╭──
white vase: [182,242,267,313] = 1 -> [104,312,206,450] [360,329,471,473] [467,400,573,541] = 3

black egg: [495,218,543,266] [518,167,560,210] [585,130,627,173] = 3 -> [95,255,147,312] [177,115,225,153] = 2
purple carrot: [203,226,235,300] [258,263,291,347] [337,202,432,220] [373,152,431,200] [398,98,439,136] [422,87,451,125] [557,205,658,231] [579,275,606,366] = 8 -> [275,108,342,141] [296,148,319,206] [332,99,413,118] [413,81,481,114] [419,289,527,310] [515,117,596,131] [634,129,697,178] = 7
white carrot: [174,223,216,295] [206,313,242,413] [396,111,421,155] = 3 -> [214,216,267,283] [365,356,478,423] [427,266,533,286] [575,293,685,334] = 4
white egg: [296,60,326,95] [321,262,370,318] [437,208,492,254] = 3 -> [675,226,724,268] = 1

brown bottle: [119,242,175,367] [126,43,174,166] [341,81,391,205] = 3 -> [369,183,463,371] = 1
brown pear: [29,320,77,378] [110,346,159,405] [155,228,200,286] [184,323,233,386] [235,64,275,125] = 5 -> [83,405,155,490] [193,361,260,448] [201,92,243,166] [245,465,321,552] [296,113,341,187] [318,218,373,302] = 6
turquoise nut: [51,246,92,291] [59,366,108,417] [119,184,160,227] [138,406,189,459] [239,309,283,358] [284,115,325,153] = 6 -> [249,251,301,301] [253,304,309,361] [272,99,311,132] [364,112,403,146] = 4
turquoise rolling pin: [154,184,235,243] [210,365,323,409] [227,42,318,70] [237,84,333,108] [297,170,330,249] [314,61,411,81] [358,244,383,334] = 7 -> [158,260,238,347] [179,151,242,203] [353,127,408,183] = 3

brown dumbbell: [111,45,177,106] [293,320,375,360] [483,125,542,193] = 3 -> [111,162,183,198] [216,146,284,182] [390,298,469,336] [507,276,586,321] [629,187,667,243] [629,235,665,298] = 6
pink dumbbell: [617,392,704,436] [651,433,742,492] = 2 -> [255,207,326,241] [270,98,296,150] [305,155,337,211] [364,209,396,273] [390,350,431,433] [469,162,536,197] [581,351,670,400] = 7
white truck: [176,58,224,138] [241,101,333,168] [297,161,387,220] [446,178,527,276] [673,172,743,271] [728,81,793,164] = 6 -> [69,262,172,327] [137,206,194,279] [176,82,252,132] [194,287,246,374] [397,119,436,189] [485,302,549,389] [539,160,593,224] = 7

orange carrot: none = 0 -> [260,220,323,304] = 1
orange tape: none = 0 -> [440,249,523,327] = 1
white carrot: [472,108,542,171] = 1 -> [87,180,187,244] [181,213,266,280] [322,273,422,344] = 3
╰──
• **Assigned task**
Could you repeat every record above exactly as it appears?

• **Answer for this exercise**
white vase: [182,242,267,313] = 1 -> [104,312,206,450] [360,329,471,473] [467,400,573,541] = 3

black egg: [495,218,543,266] [518,167,560,210] [585,130,627,173] = 3 -> [95,255,147,312] [177,115,225,153] = 2
purple carrot: [203,226,235,300] [258,263,291,347] [337,202,432,220] [373,152,431,200] [398,98,439,136] [422,87,451,125] [557,205,658,231] [579,275,606,366] = 8 -> [275,108,342,141] [296,148,319,206] [332,99,413,118] [413,81,481,114] [419,289,527,310] [515,117,596,131] [634,129,697,178] = 7
white carrot: [174,223,216,295] [206,313,242,413] [396,111,421,155] = 3 -> [214,216,267,283] [365,356,478,423] [427,266,533,286] [575,293,685,334] = 4
white egg: [296,60,326,95] [321,262,370,318] [437,208,492,254] = 3 -> [675,226,724,268] = 1

brown bottle: [119,242,175,367] [126,43,174,166] [341,81,391,205] = 3 -> [369,183,463,371] = 1
brown pear: [29,320,77,378] [110,346,159,405] [155,228,200,286] [184,323,233,386] [235,64,275,125] = 5 -> [83,405,155,490] [193,361,260,448] [201,92,243,166] [245,465,321,552] [296,113,341,187] [318,218,373,302] = 6
turquoise nut: [51,246,92,291] [59,366,108,417] [119,184,160,227] [138,406,189,459] [239,309,283,358] [284,115,325,153] = 6 -> [249,251,301,301] [253,304,309,361] [272,99,311,132] [364,112,403,146] = 4
turquoise rolling pin: [154,184,235,243] [210,365,323,409] [227,42,318,70] [237,84,333,108] [297,170,330,249] [314,61,411,81] [358,244,383,334] = 7 -> [158,260,238,347] [179,151,242,203] [353,127,408,183] = 3

brown dumbbell: [111,45,177,106] [293,320,375,360] [483,125,542,193] = 3 -> [111,162,183,198] [216,146,284,182] [390,298,469,336] [507,276,586,321] [629,187,667,243] [629,235,665,298] = 6
pink dumbbell: [617,392,704,436] [651,433,742,492] = 2 -> [255,207,326,241] [270,98,296,150] [305,155,337,211] [364,209,396,273] [390,350,431,433] [469,162,536,197] [581,351,670,400] = 7
white truck: [176,58,224,138] [241,101,333,168] [297,161,387,220] [446,178,527,276] [673,172,743,271] [728,81,793,164] = 6 -> [69,262,172,327] [137,206,194,279] [176,82,252,132] [194,287,246,374] [397,119,436,189] [485,302,549,389] [539,160,593,224] = 7

orange carrot: none = 0 -> [260,220,323,304] = 1
orange tape: none = 0 -> [440,249,523,327] = 1
white carrot: [472,108,542,171] = 1 -> [87,180,187,244] [181,213,266,280] [322,273,422,344] = 3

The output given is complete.